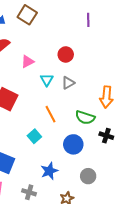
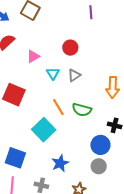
green semicircle: (85, 117) -> (82, 110), moved
cyan square: (34, 136) -> (44, 130), size x1.6
blue circle: (73, 144) -> (100, 145), moved

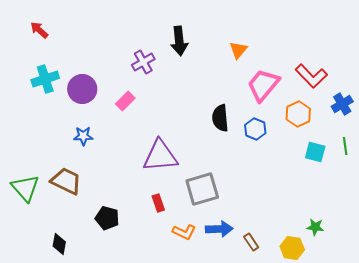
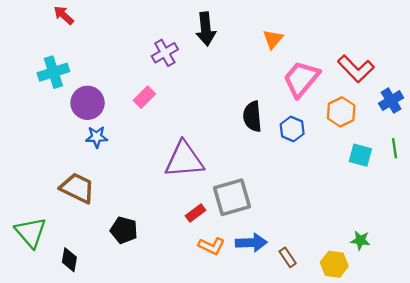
red arrow: (39, 30) -> (64, 15), moved
purple circle: (82, 89) -> (88, 103), moved
green triangle: (25, 188) -> (31, 232), moved
red rectangle: (158, 203) -> (196, 213), moved, turned 72

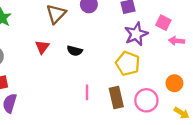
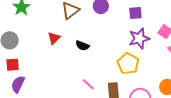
pink line: (87, 92) -> (88, 84), turned -56

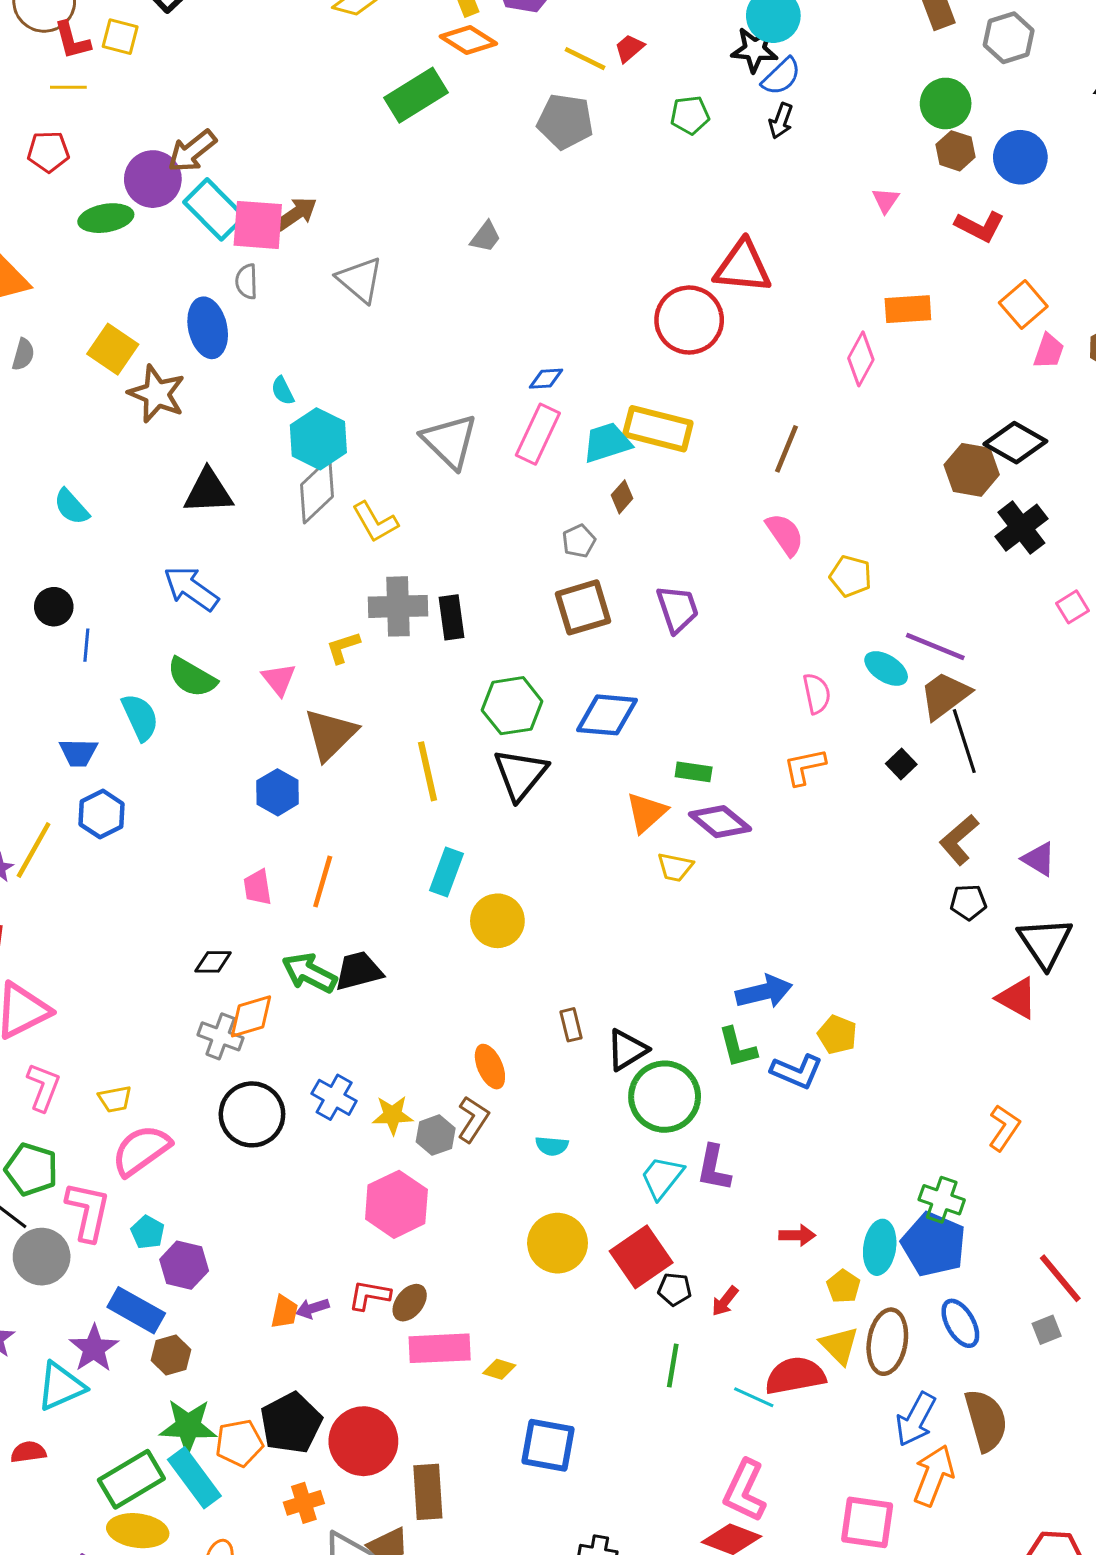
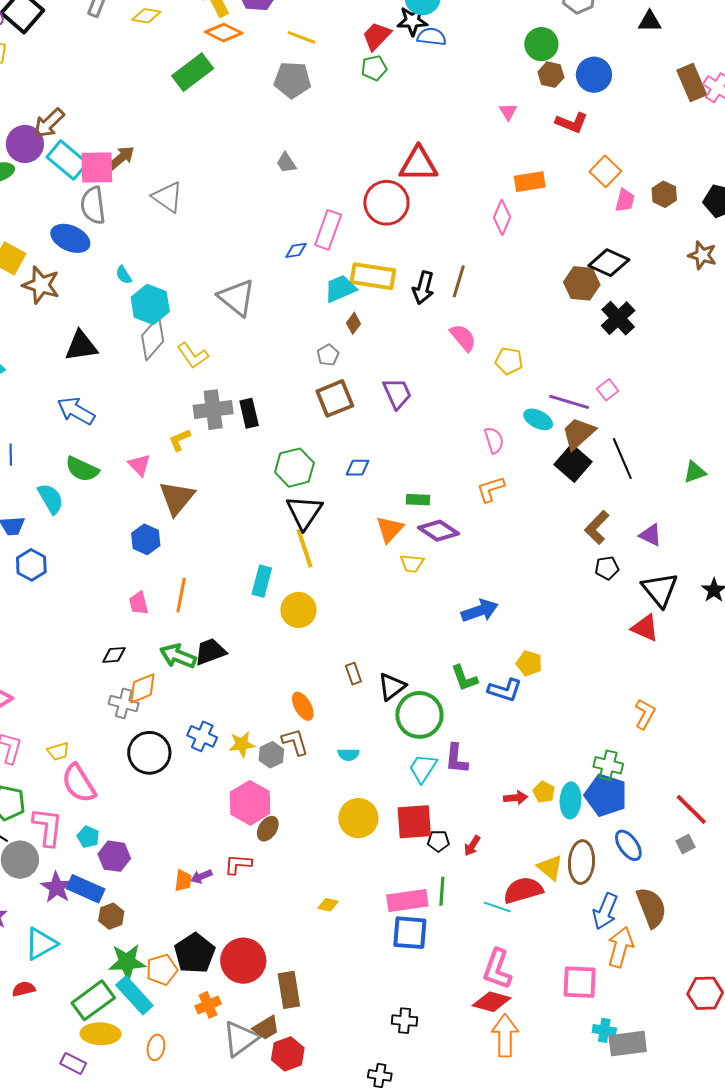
red trapezoid: (629, 48) -> (377, 36), moved, size x1.5
blue semicircle: (781, 76) -> (432, 37), turned -124
black arrow: (781, 121) -> (423, 288), moved, size x1.4
gray trapezoid: (486, 237) -> (286, 163), moved, turned 115
gray semicircle: (247, 281) -> (93, 205), size x1.6
blue ellipse: (208, 328) -> (70, 238), turned -48
pink rectangle: (538, 434) -> (328, 230), moved
pink square: (1073, 607) -> (608, 390), moved
blue diamond: (607, 715) -> (357, 468), size x0.6
black line: (964, 741) -> (622, 459), moved
black square: (901, 764) -> (573, 463), moved, size x1.8
yellow line: (427, 771) -> (304, 548), moved
blue arrow: (764, 992) -> (480, 611), moved
brown L-shape: (473, 1119) -> (295, 742), turned -44
pink semicircle: (141, 1150) -> (79, 783), turned -81
red square: (641, 1257) -> (414, 822), turned 36
yellow pentagon: (843, 1286) -> (544, 792), moved
brown ellipse: (410, 1303) -> (268, 829), moved
purple star: (94, 1348) -> (57, 887), moved
pink rectangle: (440, 1348) -> (407, 901), moved
blue square: (548, 1445) -> (410, 933), moved

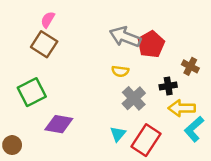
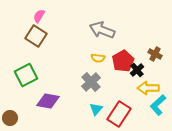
red pentagon: (151, 44) -> (123, 61), moved
black cross: (168, 86) -> (137, 70), turned -32
gray cross: (134, 98) -> (91, 82), moved

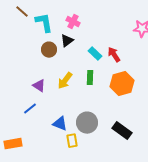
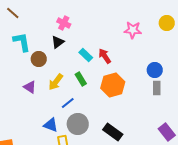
cyan L-shape: (44, 23) -> (22, 42), moved
brown circle: (49, 50) -> (39, 59), moved
green rectangle: (90, 78) -> (81, 79), turned -32
blue line: (30, 109) -> (68, 103), moved

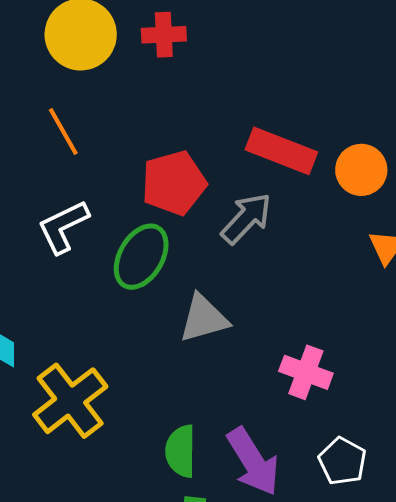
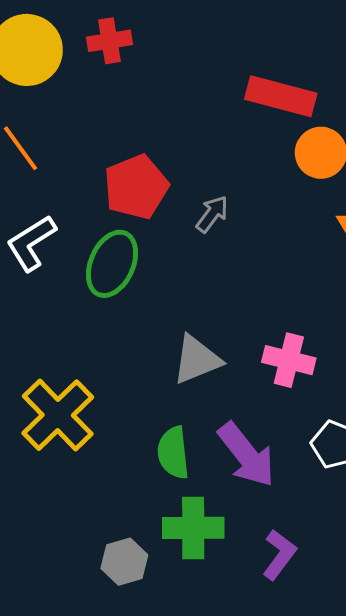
red rectangle: (281, 151) -> (281, 96), moved
gray arrow: (246, 218) -> (212, 214), size x0.7
gray triangle: (204, 318) -> (197, 360), moved

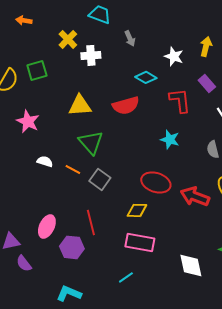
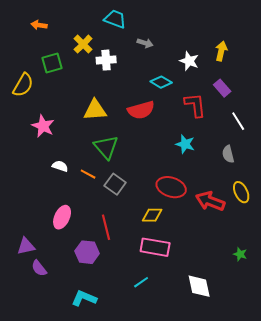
gray arrow: (130, 38) -> (145, 43), turned -49
green square: (37, 70) -> (52, 63), moved
pink ellipse: (47, 226) -> (62, 217), moved
white diamond: (191, 265) -> (199, 286), moved

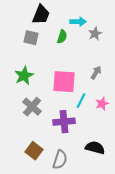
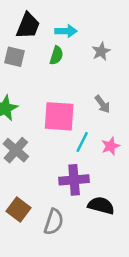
cyan arrow: (78, 22) -> (66, 31), moved
gray arrow: (96, 73) -> (102, 104), turned 112
purple cross: (64, 122) -> (74, 180), moved

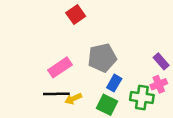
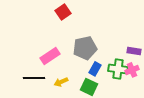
purple rectangle: (161, 61) -> (134, 51), turned -40
black line: (56, 94) -> (34, 78), moved
green cross: (142, 98) -> (118, 69), moved

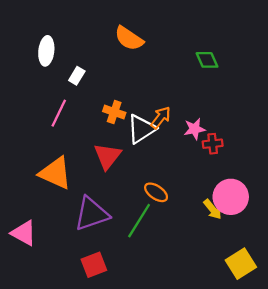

________

--- What is needed ---
Among the entries, how many lines include the word "gray"? Answer with only the number.

--- Answer section ---
7